(Stored items from a collection)
= Beginning of Section =

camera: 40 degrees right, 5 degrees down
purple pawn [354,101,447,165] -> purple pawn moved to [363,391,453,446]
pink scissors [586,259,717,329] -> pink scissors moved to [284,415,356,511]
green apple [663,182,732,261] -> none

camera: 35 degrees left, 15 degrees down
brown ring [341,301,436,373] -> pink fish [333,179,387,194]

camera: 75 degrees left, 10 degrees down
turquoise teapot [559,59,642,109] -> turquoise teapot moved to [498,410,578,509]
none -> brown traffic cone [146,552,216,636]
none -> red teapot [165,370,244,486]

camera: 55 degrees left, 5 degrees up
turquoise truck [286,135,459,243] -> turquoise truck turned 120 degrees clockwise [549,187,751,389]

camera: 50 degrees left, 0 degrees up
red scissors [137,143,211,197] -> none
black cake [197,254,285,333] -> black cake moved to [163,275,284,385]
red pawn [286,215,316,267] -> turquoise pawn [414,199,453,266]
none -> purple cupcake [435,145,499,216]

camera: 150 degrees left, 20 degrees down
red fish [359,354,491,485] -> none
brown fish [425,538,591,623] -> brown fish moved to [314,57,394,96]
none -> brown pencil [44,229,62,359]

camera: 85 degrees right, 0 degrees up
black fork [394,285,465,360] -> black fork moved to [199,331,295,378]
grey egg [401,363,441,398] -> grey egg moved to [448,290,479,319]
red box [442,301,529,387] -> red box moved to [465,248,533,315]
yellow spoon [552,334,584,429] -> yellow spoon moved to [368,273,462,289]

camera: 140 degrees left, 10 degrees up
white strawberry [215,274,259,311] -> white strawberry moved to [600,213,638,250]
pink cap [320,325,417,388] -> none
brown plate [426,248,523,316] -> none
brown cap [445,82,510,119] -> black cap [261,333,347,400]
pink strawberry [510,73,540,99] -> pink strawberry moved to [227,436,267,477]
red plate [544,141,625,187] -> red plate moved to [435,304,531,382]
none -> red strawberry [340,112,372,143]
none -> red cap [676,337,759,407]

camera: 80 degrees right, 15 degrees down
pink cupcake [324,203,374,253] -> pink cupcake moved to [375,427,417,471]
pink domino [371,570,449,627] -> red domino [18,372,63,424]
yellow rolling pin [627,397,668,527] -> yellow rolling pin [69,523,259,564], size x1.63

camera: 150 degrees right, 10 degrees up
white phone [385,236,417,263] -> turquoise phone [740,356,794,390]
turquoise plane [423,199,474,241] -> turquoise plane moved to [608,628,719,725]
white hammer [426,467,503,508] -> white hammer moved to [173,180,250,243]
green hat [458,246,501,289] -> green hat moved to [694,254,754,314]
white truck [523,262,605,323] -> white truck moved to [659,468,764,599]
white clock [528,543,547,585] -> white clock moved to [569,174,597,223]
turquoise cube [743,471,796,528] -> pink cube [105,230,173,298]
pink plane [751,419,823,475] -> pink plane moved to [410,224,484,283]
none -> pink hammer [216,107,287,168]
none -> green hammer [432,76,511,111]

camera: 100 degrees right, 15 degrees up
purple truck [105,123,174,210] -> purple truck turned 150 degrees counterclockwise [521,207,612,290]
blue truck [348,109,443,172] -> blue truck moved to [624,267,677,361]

= End of Section =

§ Task
All the entries should be output exactly as given.

§ Response for this exercise
camera: 40 degrees right, 5 degrees down
purple pawn [354,101,447,165] -> purple pawn moved to [363,391,453,446]
pink scissors [586,259,717,329] -> pink scissors moved to [284,415,356,511]
green apple [663,182,732,261] -> none

camera: 35 degrees left, 15 degrees down
brown ring [341,301,436,373] -> pink fish [333,179,387,194]

camera: 75 degrees left, 10 degrees down
turquoise teapot [559,59,642,109] -> turquoise teapot moved to [498,410,578,509]
none -> brown traffic cone [146,552,216,636]
none -> red teapot [165,370,244,486]

camera: 55 degrees left, 5 degrees up
turquoise truck [286,135,459,243] -> turquoise truck turned 120 degrees clockwise [549,187,751,389]

camera: 50 degrees left, 0 degrees up
red scissors [137,143,211,197] -> none
black cake [197,254,285,333] -> black cake moved to [163,275,284,385]
red pawn [286,215,316,267] -> turquoise pawn [414,199,453,266]
none -> purple cupcake [435,145,499,216]

camera: 150 degrees left, 20 degrees down
red fish [359,354,491,485] -> none
brown fish [425,538,591,623] -> brown fish moved to [314,57,394,96]
none -> brown pencil [44,229,62,359]

camera: 85 degrees right, 0 degrees up
black fork [394,285,465,360] -> black fork moved to [199,331,295,378]
grey egg [401,363,441,398] -> grey egg moved to [448,290,479,319]
red box [442,301,529,387] -> red box moved to [465,248,533,315]
yellow spoon [552,334,584,429] -> yellow spoon moved to [368,273,462,289]

camera: 140 degrees left, 10 degrees up
white strawberry [215,274,259,311] -> white strawberry moved to [600,213,638,250]
pink cap [320,325,417,388] -> none
brown plate [426,248,523,316] -> none
brown cap [445,82,510,119] -> black cap [261,333,347,400]
pink strawberry [510,73,540,99] -> pink strawberry moved to [227,436,267,477]
red plate [544,141,625,187] -> red plate moved to [435,304,531,382]
none -> red strawberry [340,112,372,143]
none -> red cap [676,337,759,407]

camera: 80 degrees right, 15 degrees down
pink cupcake [324,203,374,253] -> pink cupcake moved to [375,427,417,471]
pink domino [371,570,449,627] -> red domino [18,372,63,424]
yellow rolling pin [627,397,668,527] -> yellow rolling pin [69,523,259,564], size x1.63

camera: 150 degrees right, 10 degrees up
white phone [385,236,417,263] -> turquoise phone [740,356,794,390]
turquoise plane [423,199,474,241] -> turquoise plane moved to [608,628,719,725]
white hammer [426,467,503,508] -> white hammer moved to [173,180,250,243]
green hat [458,246,501,289] -> green hat moved to [694,254,754,314]
white truck [523,262,605,323] -> white truck moved to [659,468,764,599]
white clock [528,543,547,585] -> white clock moved to [569,174,597,223]
turquoise cube [743,471,796,528] -> pink cube [105,230,173,298]
pink plane [751,419,823,475] -> pink plane moved to [410,224,484,283]
none -> pink hammer [216,107,287,168]
none -> green hammer [432,76,511,111]

camera: 100 degrees right, 15 degrees up
purple truck [105,123,174,210] -> purple truck turned 150 degrees counterclockwise [521,207,612,290]
blue truck [348,109,443,172] -> blue truck moved to [624,267,677,361]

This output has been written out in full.